**TASK INSTRUCTIONS**: An exact reproduction of the records is required, with all images left out.

**SUPPLIED RECORDS**:
_ _ _ _ _ _ _

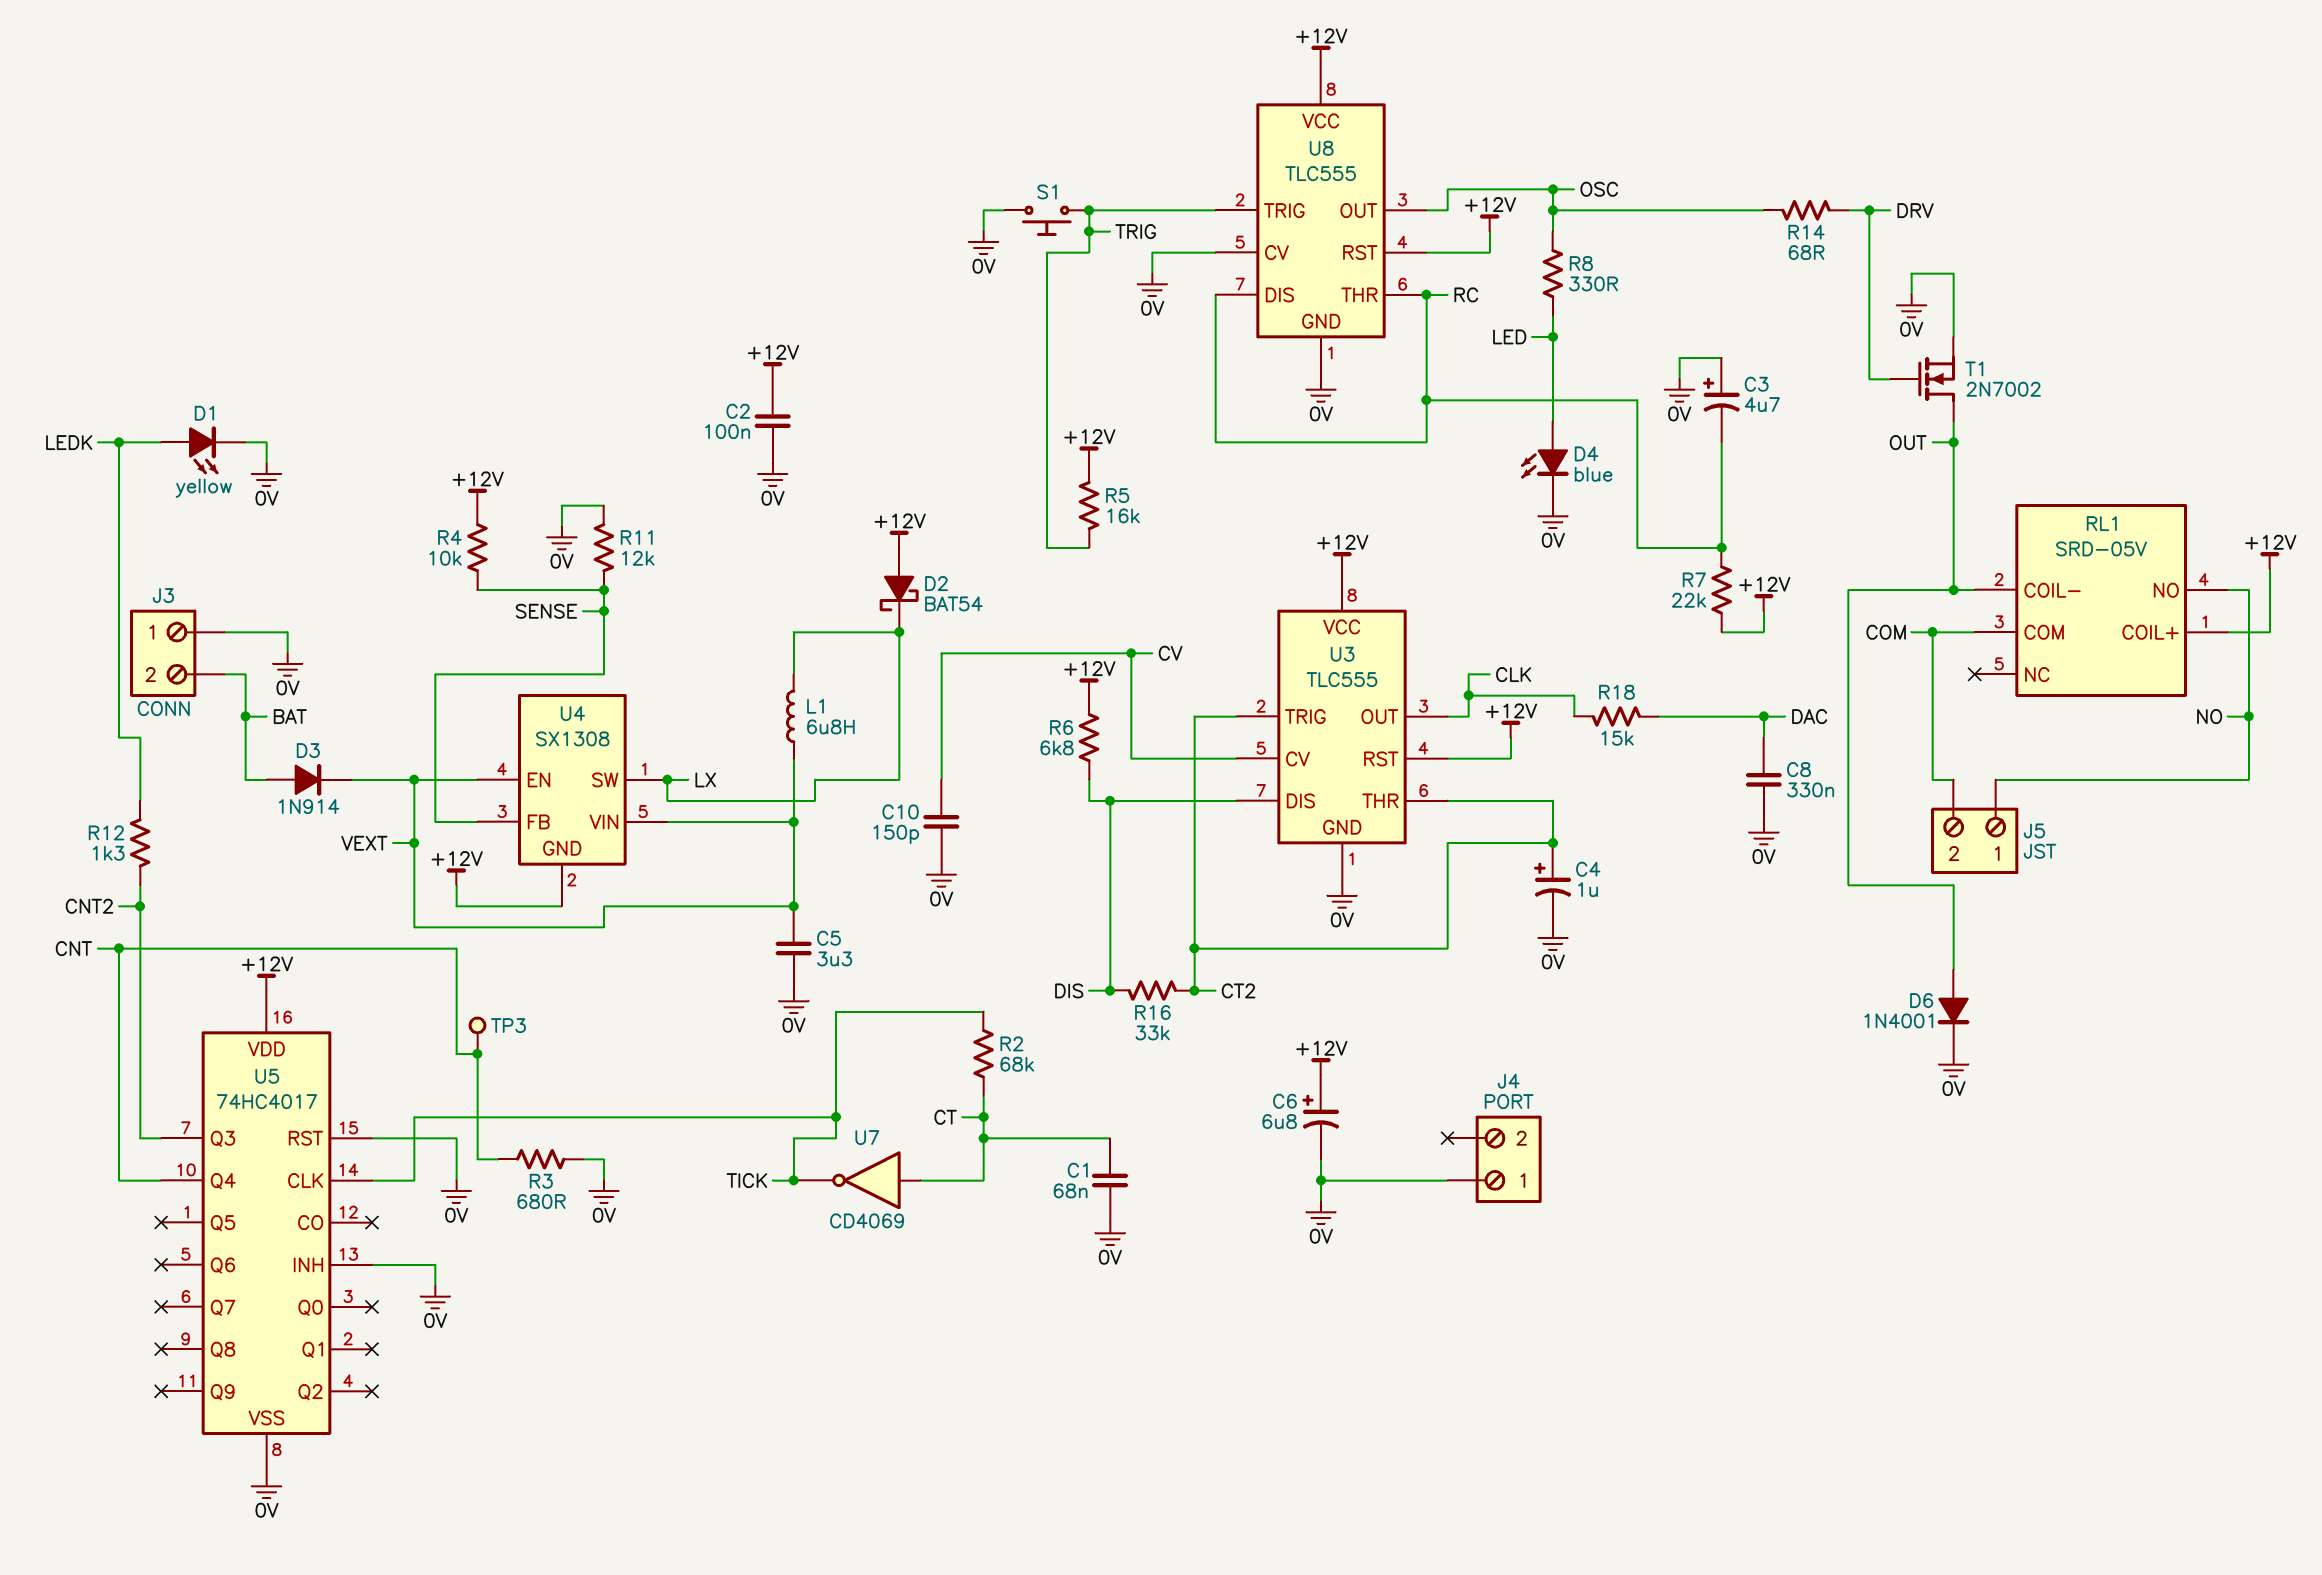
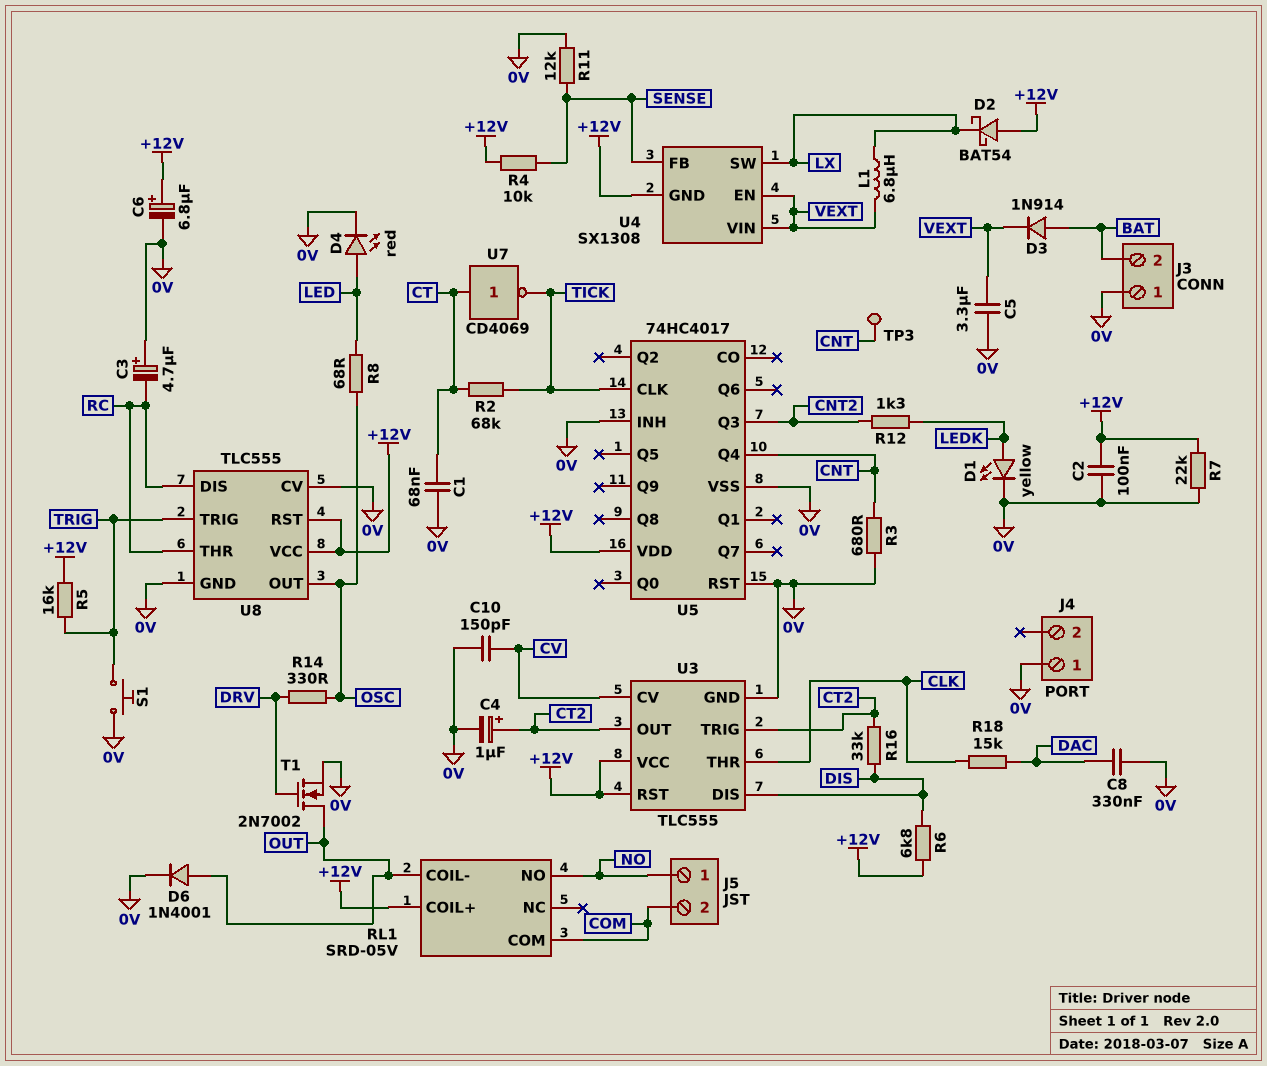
D4: LED blue (A LED, K 0V) -> LED red (A LED, K 0V)
R7: 22k (+12V, RC) -> 22k (+12V, 0V)
R8: 330 (LED, OSC) -> 68 (LED, OSC)
R14: 68 (DRV, OSC) -> 330 (DRV, OSC)
U3 pin OUT: CLK -> CT2
U3 pin THR: CT2 -> CLK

_ _ _ _ _ _ _

**ANSWER SPACE**:
D4: LED blue (A LED, K 0V) -> LED red (A LED, K 0V)
R7: 22k (+12V, RC) -> 22k (+12V, 0V)
R8: 330 (LED, OSC) -> 68 (LED, OSC)
R14: 68 (DRV, OSC) -> 330 (DRV, OSC)
U3 pin OUT: CLK -> CT2
U3 pin THR: CT2 -> CLK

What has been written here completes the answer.